## [PROBLEM TO SOLVE]
Repeat every line of the data exactly; the pictures stay out.

** MATERIAL PROVIDED follows **

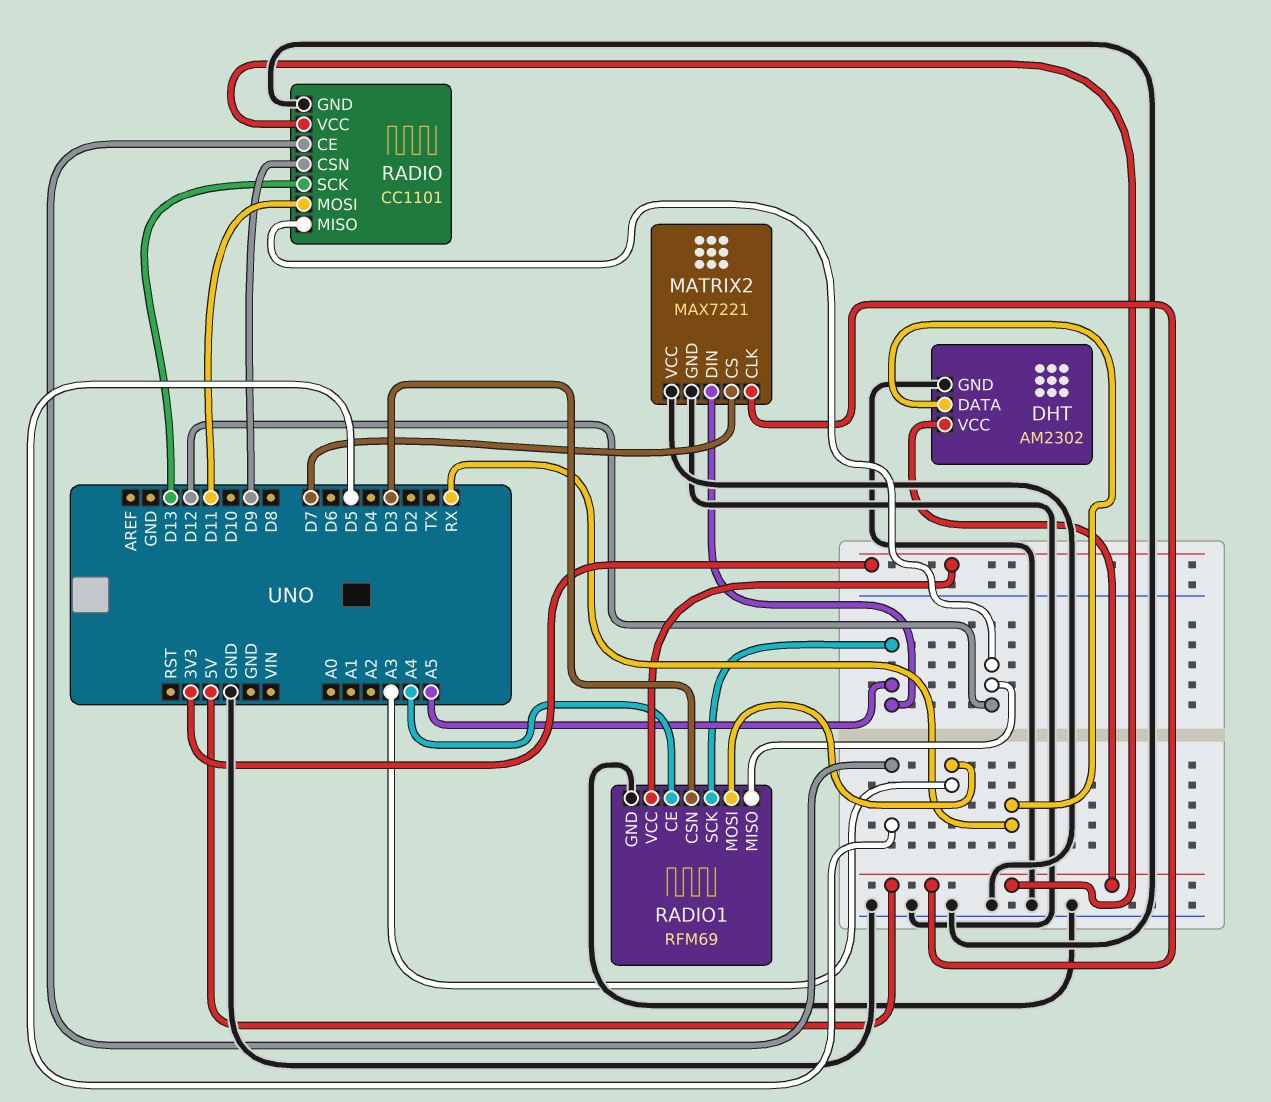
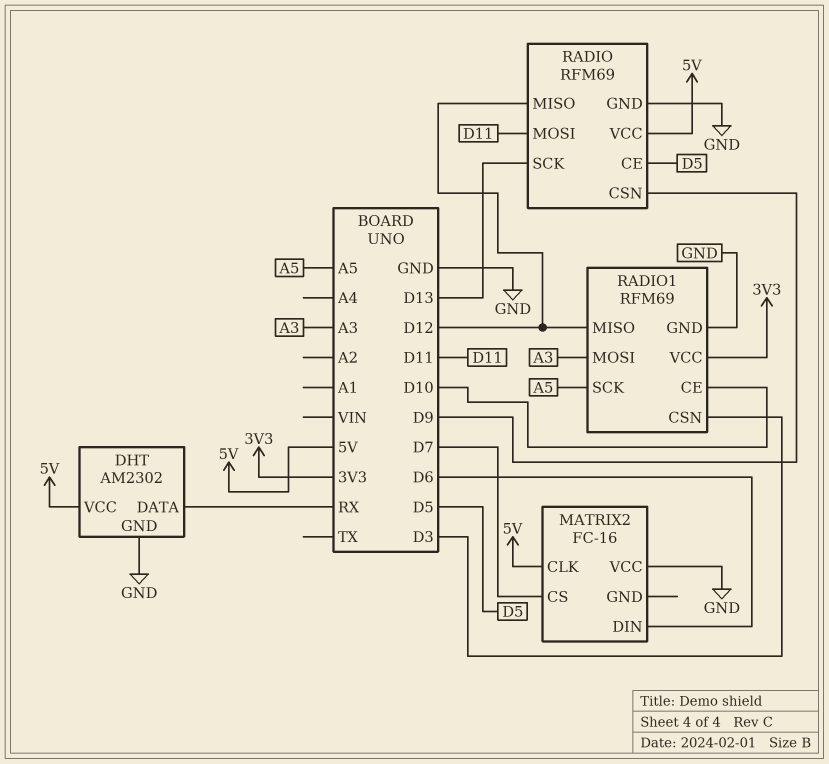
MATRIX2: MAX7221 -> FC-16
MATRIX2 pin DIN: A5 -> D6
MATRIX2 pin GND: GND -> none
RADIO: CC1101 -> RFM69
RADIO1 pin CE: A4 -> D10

** End of MATERIAL PROVIDED **

## [RESPONSE BOX]
MATRIX2: MAX7221 -> FC-16
MATRIX2 pin DIN: A5 -> D6
MATRIX2 pin GND: GND -> none
RADIO: CC1101 -> RFM69
RADIO1 pin CE: A4 -> D10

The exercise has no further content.